Each line below is to be repeated exactly; any picture is to be left out.

Data segment:
=== Begin Enclosure ===

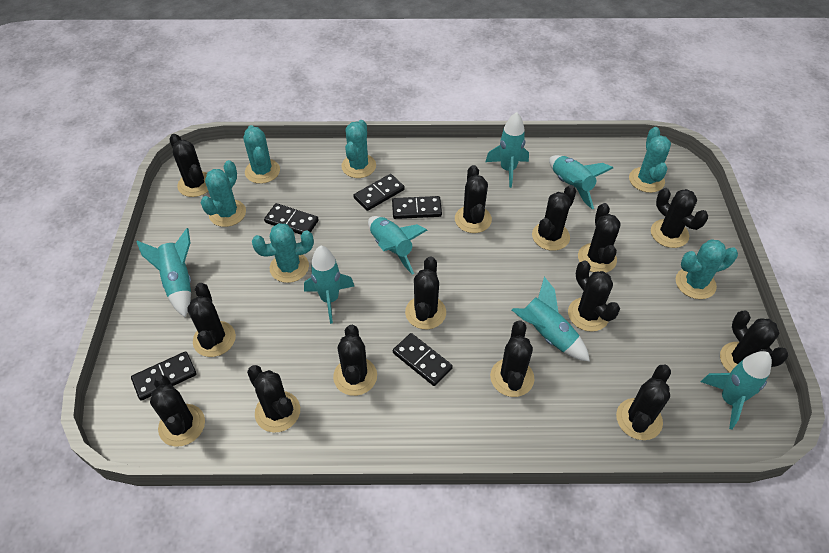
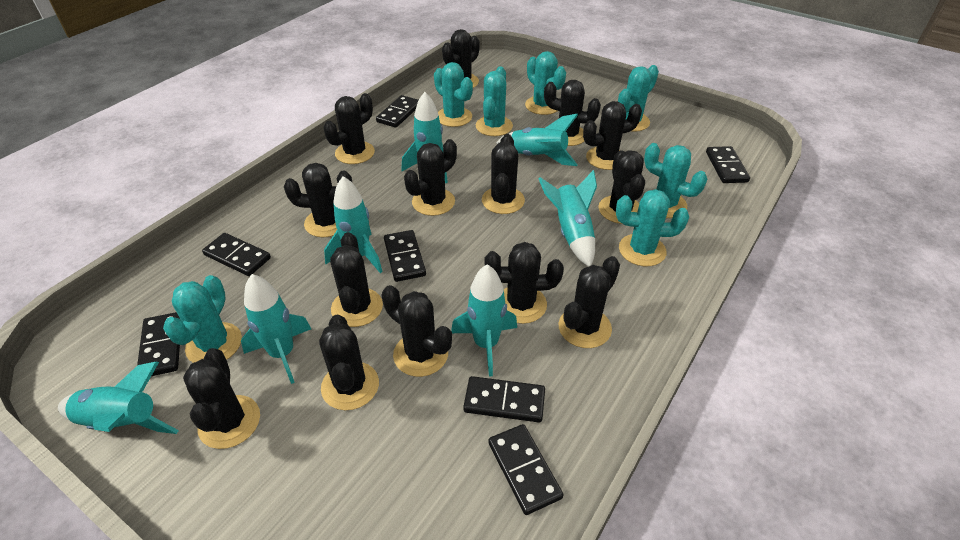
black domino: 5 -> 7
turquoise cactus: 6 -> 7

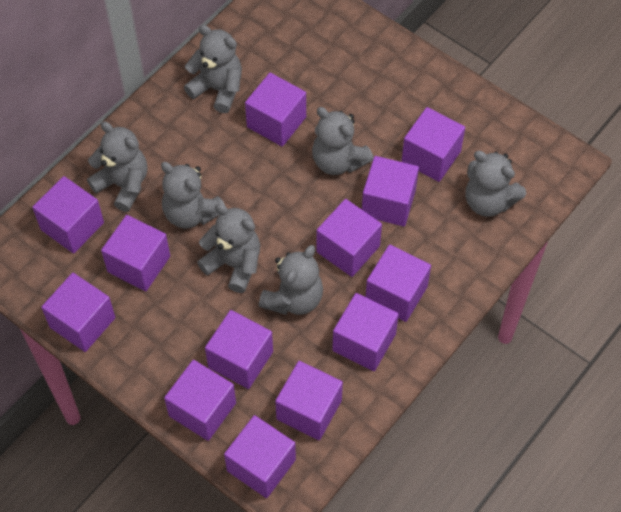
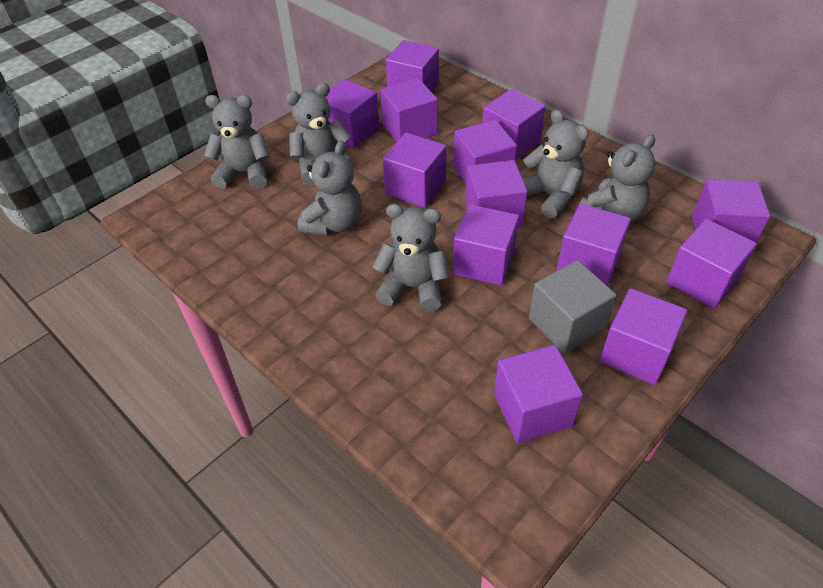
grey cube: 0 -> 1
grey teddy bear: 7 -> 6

=== End Enclosure ===

Exercise response:
black domino: 5 -> 7
turquoise cactus: 6 -> 7

grey cube: 0 -> 1
grey teddy bear: 7 -> 6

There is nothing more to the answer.